*EXERCISE*. Write the entries out in full, matching them exactly.

*DATA*.

- - - -

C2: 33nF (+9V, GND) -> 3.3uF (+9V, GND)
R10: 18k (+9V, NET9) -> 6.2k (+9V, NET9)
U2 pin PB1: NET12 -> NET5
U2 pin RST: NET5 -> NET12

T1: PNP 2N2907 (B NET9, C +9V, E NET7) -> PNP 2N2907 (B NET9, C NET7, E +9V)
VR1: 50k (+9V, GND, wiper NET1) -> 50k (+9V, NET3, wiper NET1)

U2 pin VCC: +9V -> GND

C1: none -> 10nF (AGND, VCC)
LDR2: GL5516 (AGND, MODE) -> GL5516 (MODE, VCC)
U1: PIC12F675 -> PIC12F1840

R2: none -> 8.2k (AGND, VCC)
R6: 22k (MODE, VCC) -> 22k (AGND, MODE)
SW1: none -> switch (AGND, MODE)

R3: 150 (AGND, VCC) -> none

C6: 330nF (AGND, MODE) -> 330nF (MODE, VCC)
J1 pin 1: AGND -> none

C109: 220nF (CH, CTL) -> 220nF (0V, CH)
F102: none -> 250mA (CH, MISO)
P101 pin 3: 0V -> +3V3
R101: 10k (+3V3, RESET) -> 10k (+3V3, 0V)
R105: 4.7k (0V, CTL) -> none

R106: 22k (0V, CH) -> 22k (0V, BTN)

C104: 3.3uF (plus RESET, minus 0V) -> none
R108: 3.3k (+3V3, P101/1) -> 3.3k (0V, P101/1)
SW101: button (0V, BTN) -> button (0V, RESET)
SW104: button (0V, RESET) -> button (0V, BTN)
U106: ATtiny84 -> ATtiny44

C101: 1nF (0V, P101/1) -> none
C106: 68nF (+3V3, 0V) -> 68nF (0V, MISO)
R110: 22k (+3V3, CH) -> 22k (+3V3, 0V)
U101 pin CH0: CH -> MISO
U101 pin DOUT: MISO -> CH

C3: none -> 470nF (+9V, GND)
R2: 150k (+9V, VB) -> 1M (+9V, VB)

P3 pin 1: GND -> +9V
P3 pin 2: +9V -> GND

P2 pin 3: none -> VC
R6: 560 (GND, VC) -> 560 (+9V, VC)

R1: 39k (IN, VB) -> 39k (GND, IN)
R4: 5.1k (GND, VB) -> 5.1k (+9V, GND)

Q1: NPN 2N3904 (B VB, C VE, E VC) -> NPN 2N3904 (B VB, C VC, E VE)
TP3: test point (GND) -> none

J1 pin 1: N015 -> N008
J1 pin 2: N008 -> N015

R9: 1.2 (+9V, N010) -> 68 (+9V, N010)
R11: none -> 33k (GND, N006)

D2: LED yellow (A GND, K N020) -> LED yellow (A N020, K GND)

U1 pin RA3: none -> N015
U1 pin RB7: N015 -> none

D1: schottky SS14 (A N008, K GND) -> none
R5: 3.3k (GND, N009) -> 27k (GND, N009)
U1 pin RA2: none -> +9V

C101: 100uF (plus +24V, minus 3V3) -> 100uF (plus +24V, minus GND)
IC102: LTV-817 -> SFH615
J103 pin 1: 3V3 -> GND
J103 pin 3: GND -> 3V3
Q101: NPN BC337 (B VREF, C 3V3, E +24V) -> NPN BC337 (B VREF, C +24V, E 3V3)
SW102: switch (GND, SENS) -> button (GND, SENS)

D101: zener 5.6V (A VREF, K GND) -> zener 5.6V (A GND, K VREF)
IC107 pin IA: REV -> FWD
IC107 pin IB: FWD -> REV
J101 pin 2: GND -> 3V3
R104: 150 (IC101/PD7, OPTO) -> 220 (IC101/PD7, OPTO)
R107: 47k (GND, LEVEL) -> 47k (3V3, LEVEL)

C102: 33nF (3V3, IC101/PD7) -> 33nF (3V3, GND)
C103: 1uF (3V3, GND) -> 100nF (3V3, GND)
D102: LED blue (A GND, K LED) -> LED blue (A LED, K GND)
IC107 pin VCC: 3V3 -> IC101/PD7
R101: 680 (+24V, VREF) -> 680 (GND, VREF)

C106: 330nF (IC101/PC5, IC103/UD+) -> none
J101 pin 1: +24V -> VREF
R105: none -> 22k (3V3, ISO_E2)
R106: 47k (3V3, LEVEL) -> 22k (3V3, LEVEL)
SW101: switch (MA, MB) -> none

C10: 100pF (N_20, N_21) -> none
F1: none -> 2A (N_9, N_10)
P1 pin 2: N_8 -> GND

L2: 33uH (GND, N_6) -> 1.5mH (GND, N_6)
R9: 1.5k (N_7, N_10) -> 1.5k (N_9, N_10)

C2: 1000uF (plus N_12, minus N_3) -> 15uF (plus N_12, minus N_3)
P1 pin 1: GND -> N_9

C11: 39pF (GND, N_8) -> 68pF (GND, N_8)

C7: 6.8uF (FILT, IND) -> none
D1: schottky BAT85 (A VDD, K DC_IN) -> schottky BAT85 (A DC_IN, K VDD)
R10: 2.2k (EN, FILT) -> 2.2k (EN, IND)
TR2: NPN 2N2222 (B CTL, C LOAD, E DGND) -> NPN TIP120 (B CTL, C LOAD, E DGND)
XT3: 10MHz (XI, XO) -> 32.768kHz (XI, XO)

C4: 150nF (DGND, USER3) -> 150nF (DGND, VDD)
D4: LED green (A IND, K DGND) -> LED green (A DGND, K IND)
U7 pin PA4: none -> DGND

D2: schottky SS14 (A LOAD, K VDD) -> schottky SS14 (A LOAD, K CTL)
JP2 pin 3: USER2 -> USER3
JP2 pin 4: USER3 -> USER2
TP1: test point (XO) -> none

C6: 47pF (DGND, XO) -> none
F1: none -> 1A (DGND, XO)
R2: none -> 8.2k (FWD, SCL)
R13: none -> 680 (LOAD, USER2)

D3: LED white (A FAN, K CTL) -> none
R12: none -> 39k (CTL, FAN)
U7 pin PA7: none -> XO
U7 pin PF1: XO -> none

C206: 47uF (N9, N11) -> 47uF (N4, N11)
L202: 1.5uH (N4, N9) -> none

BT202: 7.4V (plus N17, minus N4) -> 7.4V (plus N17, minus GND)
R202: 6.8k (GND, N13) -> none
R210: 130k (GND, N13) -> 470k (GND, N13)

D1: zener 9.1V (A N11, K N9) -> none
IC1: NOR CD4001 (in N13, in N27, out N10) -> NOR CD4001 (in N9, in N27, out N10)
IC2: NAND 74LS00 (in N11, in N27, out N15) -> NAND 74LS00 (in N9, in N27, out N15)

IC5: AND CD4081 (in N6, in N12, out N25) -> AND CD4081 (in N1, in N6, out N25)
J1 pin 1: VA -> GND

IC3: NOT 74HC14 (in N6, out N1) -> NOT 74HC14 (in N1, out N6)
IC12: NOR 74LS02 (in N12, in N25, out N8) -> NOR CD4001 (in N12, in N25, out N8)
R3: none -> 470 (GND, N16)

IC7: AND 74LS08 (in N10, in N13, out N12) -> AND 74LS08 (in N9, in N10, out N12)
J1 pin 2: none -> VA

- - - -

*RESPONSE AREA*.
C2: 33nF (+9V, GND) -> 3.3uF (+9V, GND)
R10: 18k (+9V, NET9) -> 6.2k (+9V, NET9)
U2 pin PB1: NET12 -> NET5
U2 pin RST: NET5 -> NET12

T1: PNP 2N2907 (B NET9, C +9V, E NET7) -> PNP 2N2907 (B NET9, C NET7, E +9V)
VR1: 50k (+9V, GND, wiper NET1) -> 50k (+9V, NET3, wiper NET1)

U2 pin VCC: +9V -> GND

C1: none -> 10nF (AGND, VCC)
LDR2: GL5516 (AGND, MODE) -> GL5516 (MODE, VCC)
U1: PIC12F675 -> PIC12F1840

R2: none -> 8.2k (AGND, VCC)
R6: 22k (MODE, VCC) -> 22k (AGND, MODE)
SW1: none -> switch (AGND, MODE)

R3: 150 (AGND, VCC) -> none

C6: 330nF (AGND, MODE) -> 330nF (MODE, VCC)
J1 pin 1: AGND -> none

C109: 220nF (CH, CTL) -> 220nF (0V, CH)
F102: none -> 250mA (CH, MISO)
P101 pin 3: 0V -> +3V3
R101: 10k (+3V3, RESET) -> 10k (+3V3, 0V)
R105: 4.7k (0V, CTL) -> none

R106: 22k (0V, CH) -> 22k (0V, BTN)

C104: 3.3uF (plus RESET, minus 0V) -> none
R108: 3.3k (+3V3, P101/1) -> 3.3k (0V, P101/1)
SW101: button (0V, BTN) -> button (0V, RESET)
SW104: button (0V, RESET) -> button (0V, BTN)
U106: ATtiny84 -> ATtiny44

C101: 1nF (0V, P101/1) -> none
C106: 68nF (+3V3, 0V) -> 68nF (0V, MISO)
R110: 22k (+3V3, CH) -> 22k (+3V3, 0V)
U101 pin CH0: CH -> MISO
U101 pin DOUT: MISO -> CH

C3: none -> 470nF (+9V, GND)
R2: 150k (+9V, VB) -> 1M (+9V, VB)

P3 pin 1: GND -> +9V
P3 pin 2: +9V -> GND

P2 pin 3: none -> VC
R6: 560 (GND, VC) -> 560 (+9V, VC)

R1: 39k (IN, VB) -> 39k (GND, IN)
R4: 5.1k (GND, VB) -> 5.1k (+9V, GND)

Q1: NPN 2N3904 (B VB, C VE, E VC) -> NPN 2N3904 (B VB, C VC, E VE)
TP3: test point (GND) -> none

J1 pin 1: N015 -> N008
J1 pin 2: N008 -> N015

R9: 1.2 (+9V, N010) -> 68 (+9V, N010)
R11: none -> 33k (GND, N006)

D2: LED yellow (A GND, K N020) -> LED yellow (A N020, K GND)

U1 pin RA3: none -> N015
U1 pin RB7: N015 -> none

D1: schottky SS14 (A N008, K GND) -> none
R5: 3.3k (GND, N009) -> 27k (GND, N009)
U1 pin RA2: none -> +9V

C101: 100uF (plus +24V, minus 3V3) -> 100uF (plus +24V, minus GND)
IC102: LTV-817 -> SFH615
J103 pin 1: 3V3 -> GND
J103 pin 3: GND -> 3V3
Q101: NPN BC337 (B VREF, C 3V3, E +24V) -> NPN BC337 (B VREF, C +24V, E 3V3)
SW102: switch (GND, SENS) -> button (GND, SENS)

D101: zener 5.6V (A VREF, K GND) -> zener 5.6V (A GND, K VREF)
IC107 pin IA: REV -> FWD
IC107 pin IB: FWD -> REV
J101 pin 2: GND -> 3V3
R104: 150 (IC101/PD7, OPTO) -> 220 (IC101/PD7, OPTO)
R107: 47k (GND, LEVEL) -> 47k (3V3, LEVEL)

C102: 33nF (3V3, IC101/PD7) -> 33nF (3V3, GND)
C103: 1uF (3V3, GND) -> 100nF (3V3, GND)
D102: LED blue (A GND, K LED) -> LED blue (A LED, K GND)
IC107 pin VCC: 3V3 -> IC101/PD7
R101: 680 (+24V, VREF) -> 680 (GND, VREF)

C106: 330nF (IC101/PC5, IC103/UD+) -> none
J101 pin 1: +24V -> VREF
R105: none -> 22k (3V3, ISO_E2)
R106: 47k (3V3, LEVEL) -> 22k (3V3, LEVEL)
SW101: switch (MA, MB) -> none

C10: 100pF (N_20, N_21) -> none
F1: none -> 2A (N_9, N_10)
P1 pin 2: N_8 -> GND

L2: 33uH (GND, N_6) -> 1.5mH (GND, N_6)
R9: 1.5k (N_7, N_10) -> 1.5k (N_9, N_10)

C2: 1000uF (plus N_12, minus N_3) -> 15uF (plus N_12, minus N_3)
P1 pin 1: GND -> N_9

C11: 39pF (GND, N_8) -> 68pF (GND, N_8)

C7: 6.8uF (FILT, IND) -> none
D1: schottky BAT85 (A VDD, K DC_IN) -> schottky BAT85 (A DC_IN, K VDD)
R10: 2.2k (EN, FILT) -> 2.2k (EN, IND)
TR2: NPN 2N2222 (B CTL, C LOAD, E DGND) -> NPN TIP120 (B CTL, C LOAD, E DGND)
XT3: 10MHz (XI, XO) -> 32.768kHz (XI, XO)

C4: 150nF (DGND, USER3) -> 150nF (DGND, VDD)
D4: LED green (A IND, K DGND) -> LED green (A DGND, K IND)
U7 pin PA4: none -> DGND

D2: schottky SS14 (A LOAD, K VDD) -> schottky SS14 (A LOAD, K CTL)
JP2 pin 3: USER2 -> USER3
JP2 pin 4: USER3 -> USER2
TP1: test point (XO) -> none

C6: 47pF (DGND, XO) -> none
F1: none -> 1A (DGND, XO)
R2: none -> 8.2k (FWD, SCL)
R13: none -> 680 (LOAD, USER2)

D3: LED white (A FAN, K CTL) -> none
R12: none -> 39k (CTL, FAN)
U7 pin PA7: none -> XO
U7 pin PF1: XO -> none

C206: 47uF (N9, N11) -> 47uF (N4, N11)
L202: 1.5uH (N4, N9) -> none

BT202: 7.4V (plus N17, minus N4) -> 7.4V (plus N17, minus GND)
R202: 6.8k (GND, N13) -> none
R210: 130k (GND, N13) -> 470k (GND, N13)

D1: zener 9.1V (A N11, K N9) -> none
IC1: NOR CD4001 (in N13, in N27, out N10) -> NOR CD4001 (in N9, in N27, out N10)
IC2: NAND 74LS00 (in N11, in N27, out N15) -> NAND 74LS00 (in N9, in N27, out N15)

IC5: AND CD4081 (in N6, in N12, out N25) -> AND CD4081 (in N1, in N6, out N25)
J1 pin 1: VA -> GND

IC3: NOT 74HC14 (in N6, out N1) -> NOT 74HC14 (in N1, out N6)
IC12: NOR 74LS02 (in N12, in N25, out N8) -> NOR CD4001 (in N12, in N25, out N8)
R3: none -> 470 (GND, N16)

IC7: AND 74LS08 (in N10, in N13, out N12) -> AND 74LS08 (in N9, in N10, out N12)
J1 pin 2: none -> VA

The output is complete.